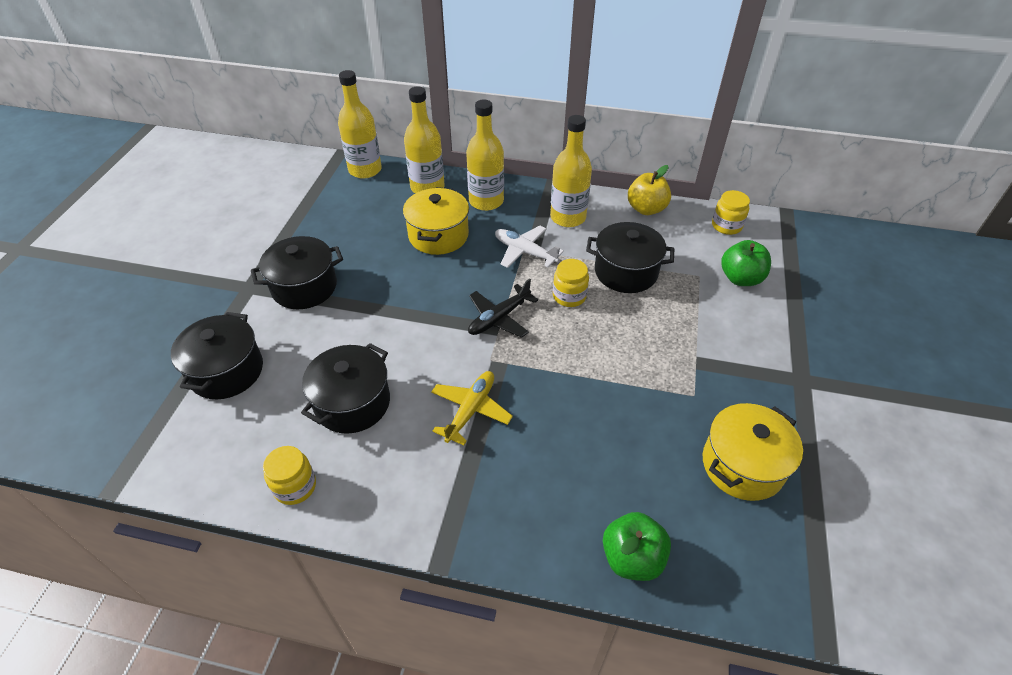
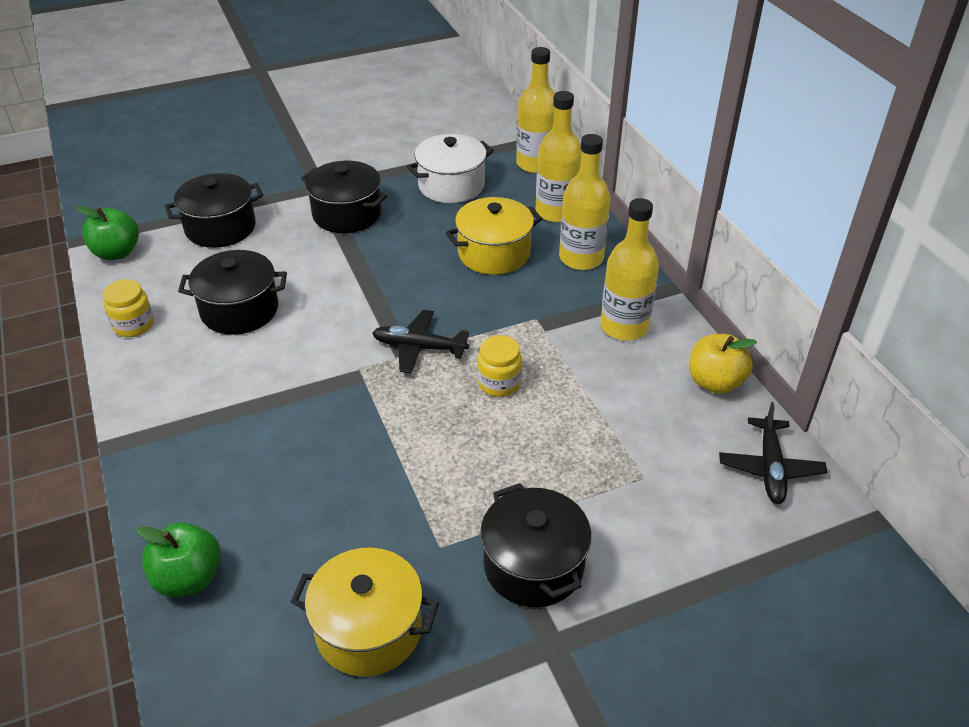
camera: 55 degrees right, 5 degrees down
(338, 218) = (451, 185): none -> white pot
(471, 410) = (286, 385): yellow plane -> none
(525, 252) = (533, 321): white plane -> none
(626, 272) = (583, 410): black pot -> black pot (533, 565)
(726, 226) = (770, 468): yellow jar -> black plane
(740, 278) = (680, 519): green apple -> green apple (117, 253)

> **WORK ORDER**: Up to and including the line that contains "(726, 226) = (770, 468): yellow", print the records above exactly from their first line, without any pictures.

> **COMPLETED EXERCISE**:
camera: 55 degrees right, 5 degrees down
(338, 218) = (451, 185): none -> white pot
(471, 410) = (286, 385): yellow plane -> none
(525, 252) = (533, 321): white plane -> none
(626, 272) = (583, 410): black pot -> black pot (533, 565)
(726, 226) = (770, 468): yellow jar -> black plane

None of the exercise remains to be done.